— Exercise directions —
Where does the string "blue" occur in the records below? Copy every line that holds it.

— Data extract —
************
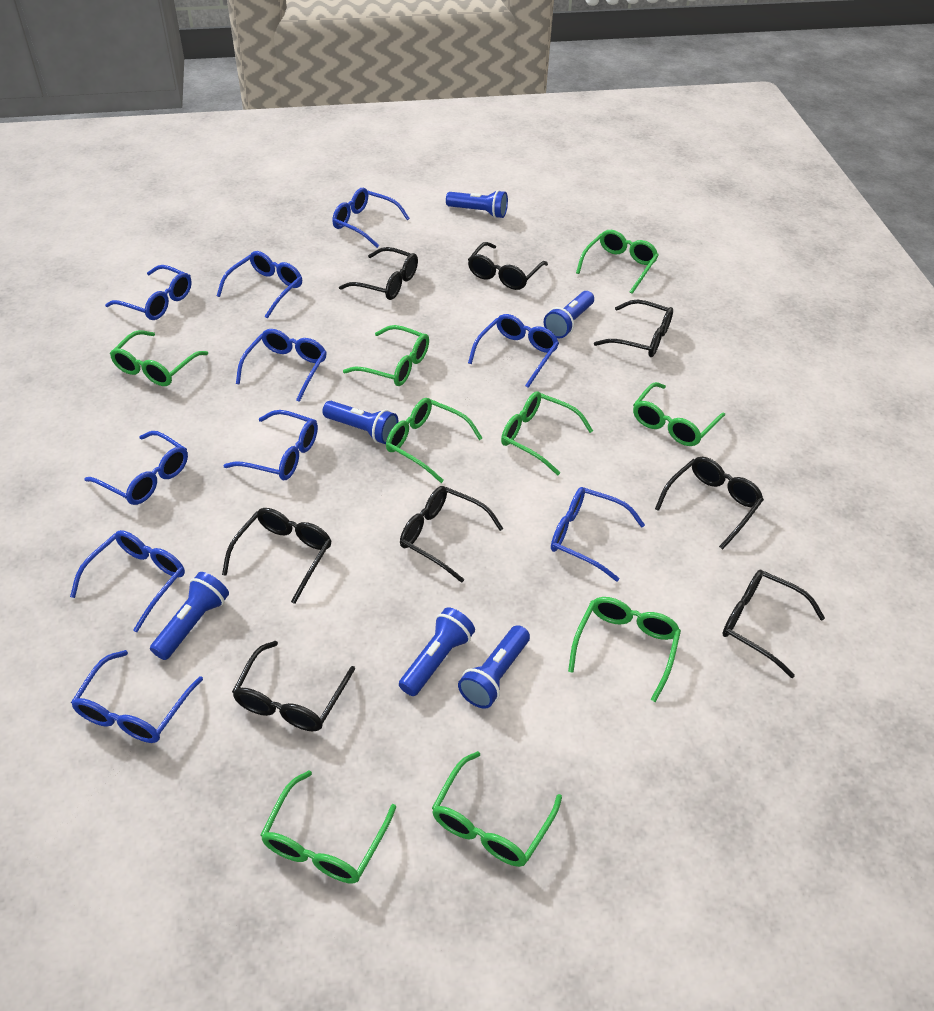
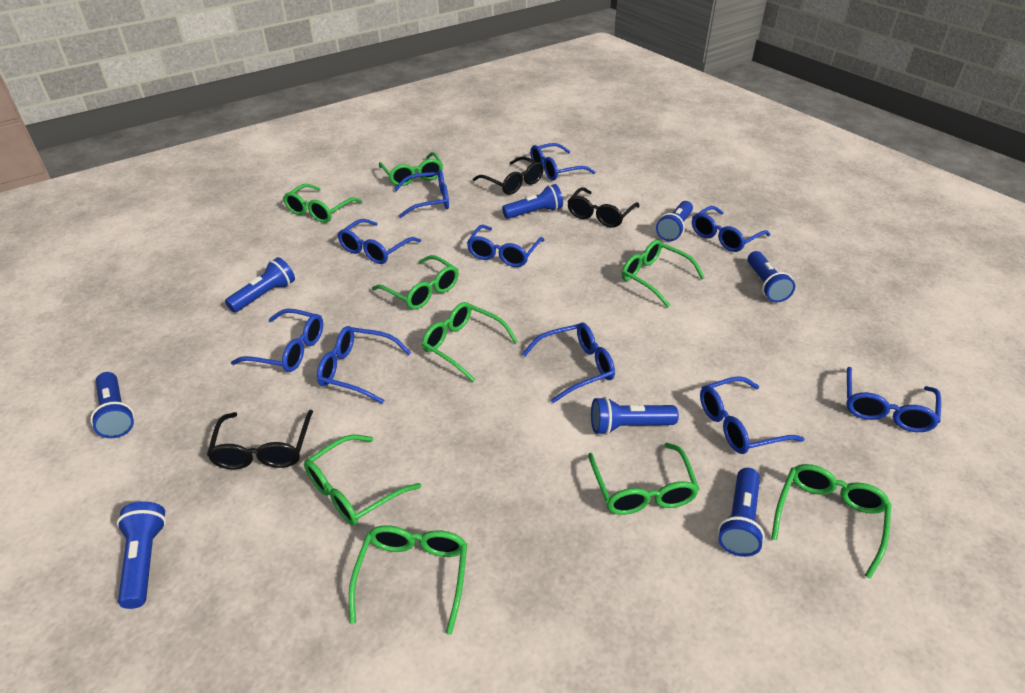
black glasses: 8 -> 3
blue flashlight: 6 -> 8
************
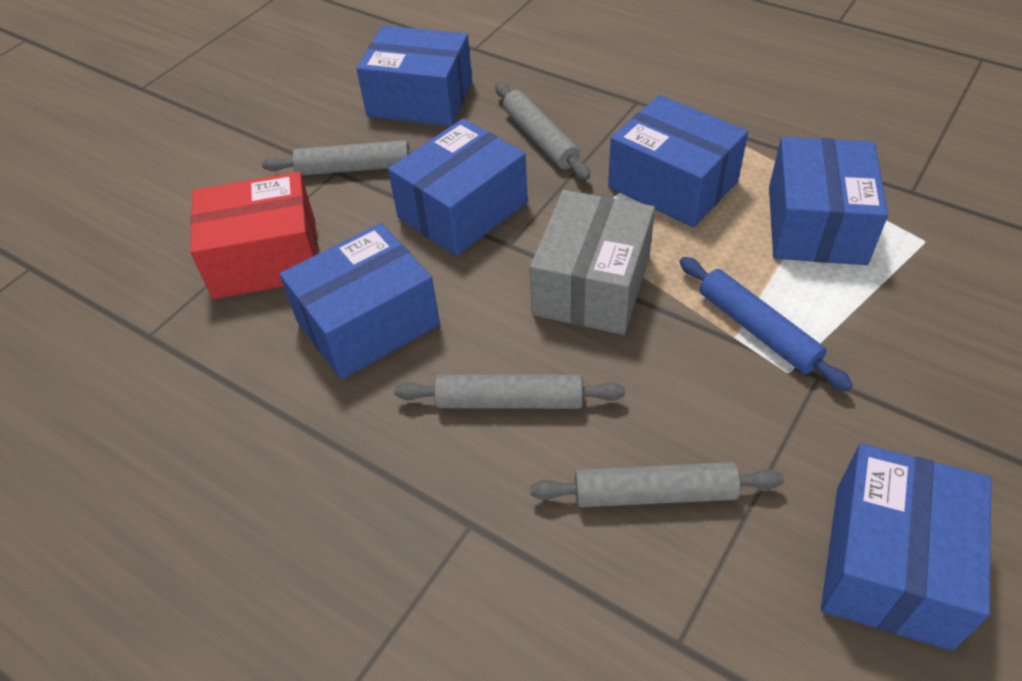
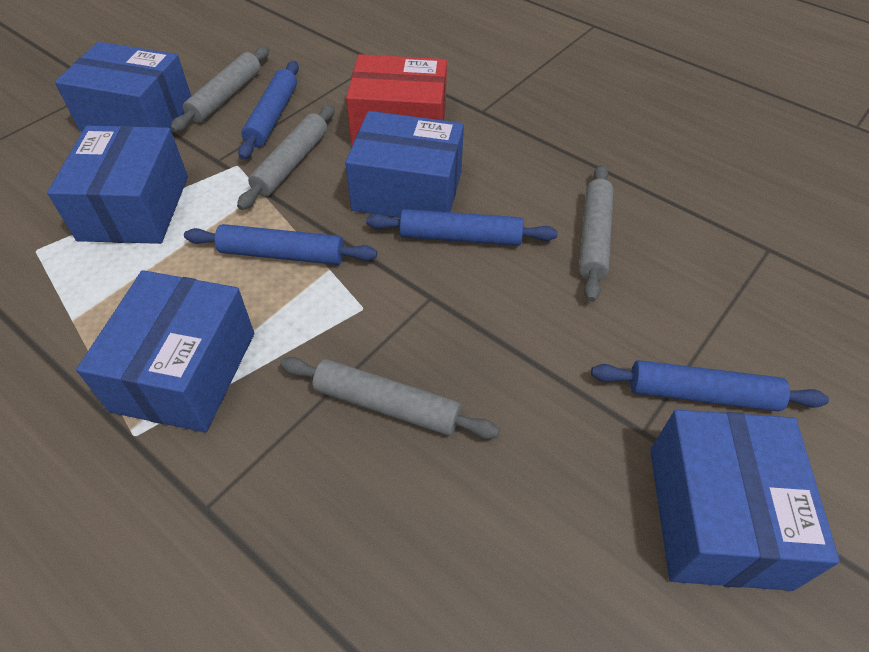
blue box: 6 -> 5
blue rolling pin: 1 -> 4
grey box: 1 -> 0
************
— Answer box —
blue flashlight: 6 -> 8
blue box: 6 -> 5
blue rolling pin: 1 -> 4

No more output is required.